What to do
From the entries below, please output exactly the lines starting at the one containing "none -> white 1x4 brick [324,339,515,492]" and ending at the one containing "green 1x1 brick [200,400,239,439]", both included.

Exercise input
== == ==
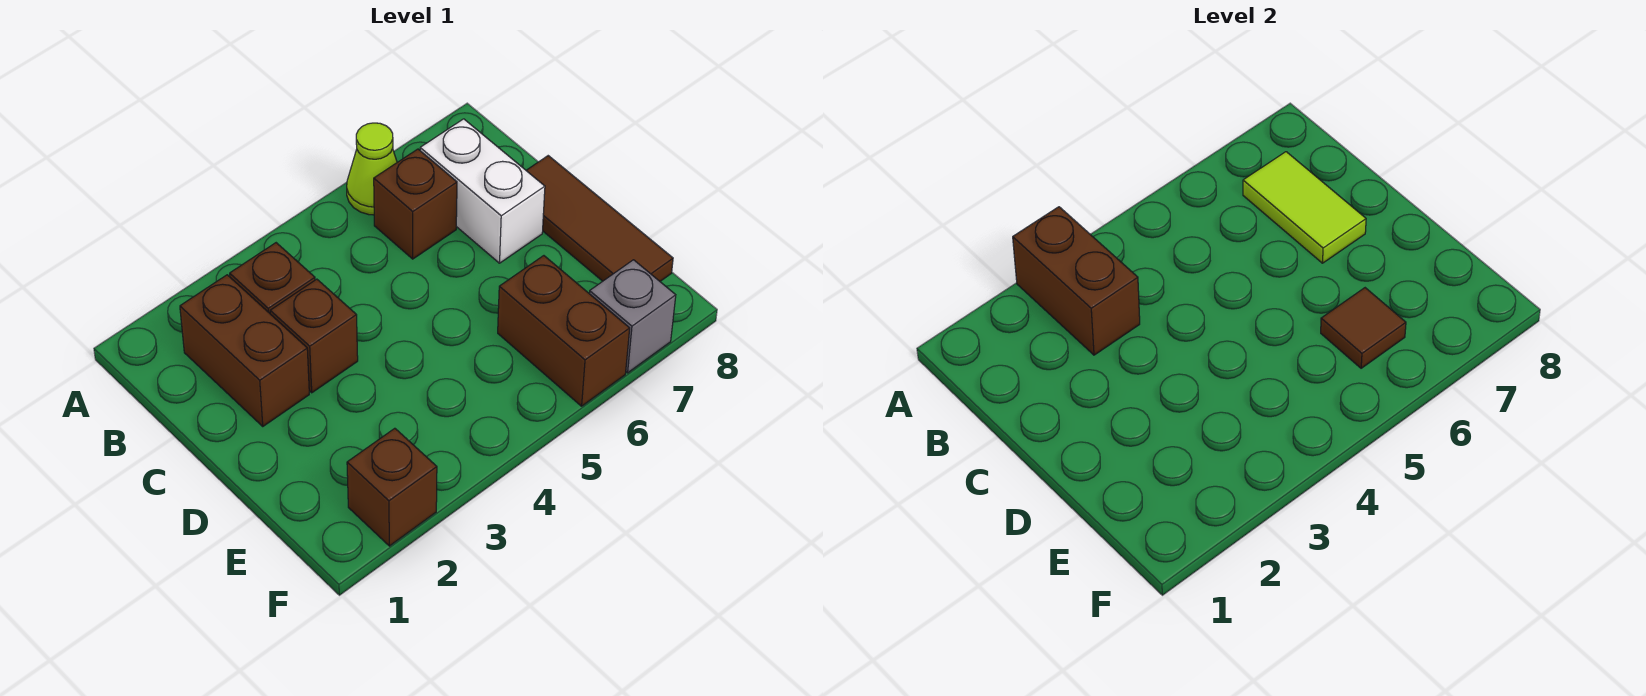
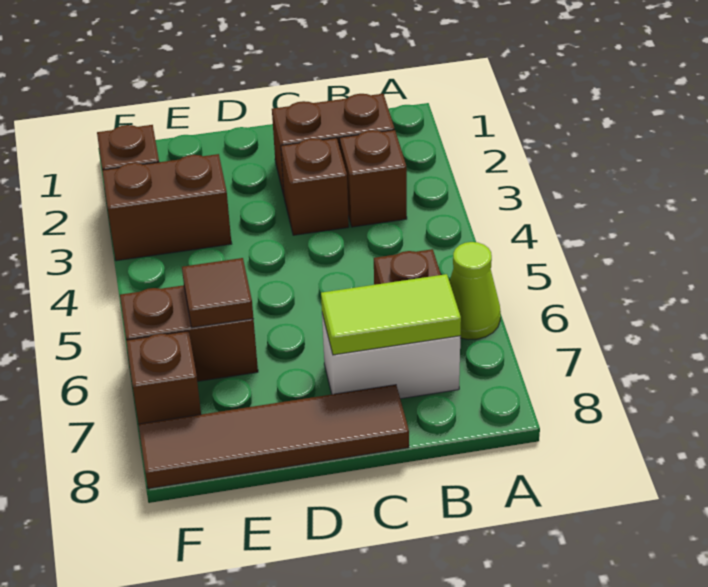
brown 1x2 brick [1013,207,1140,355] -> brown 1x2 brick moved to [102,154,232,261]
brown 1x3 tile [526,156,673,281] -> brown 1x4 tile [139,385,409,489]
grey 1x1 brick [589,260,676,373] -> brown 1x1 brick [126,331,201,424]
== == ==
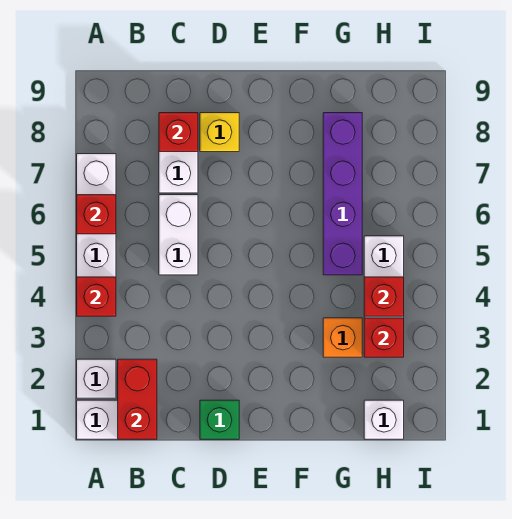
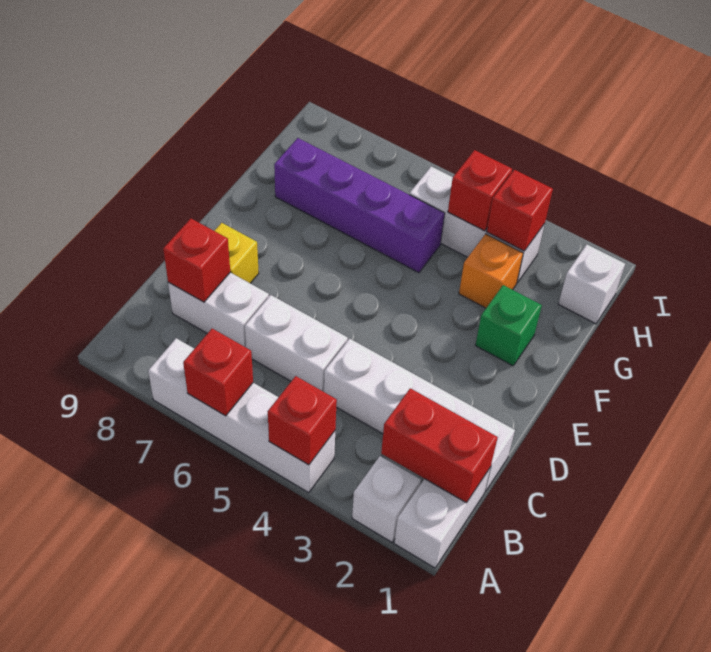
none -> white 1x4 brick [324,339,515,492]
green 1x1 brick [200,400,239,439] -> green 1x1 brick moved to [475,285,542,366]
== == ==
Solution to this problem
none -> white 1x4 brick [324,339,515,492]
green 1x1 brick [200,400,239,439] -> green 1x1 brick moved to [475,285,542,366]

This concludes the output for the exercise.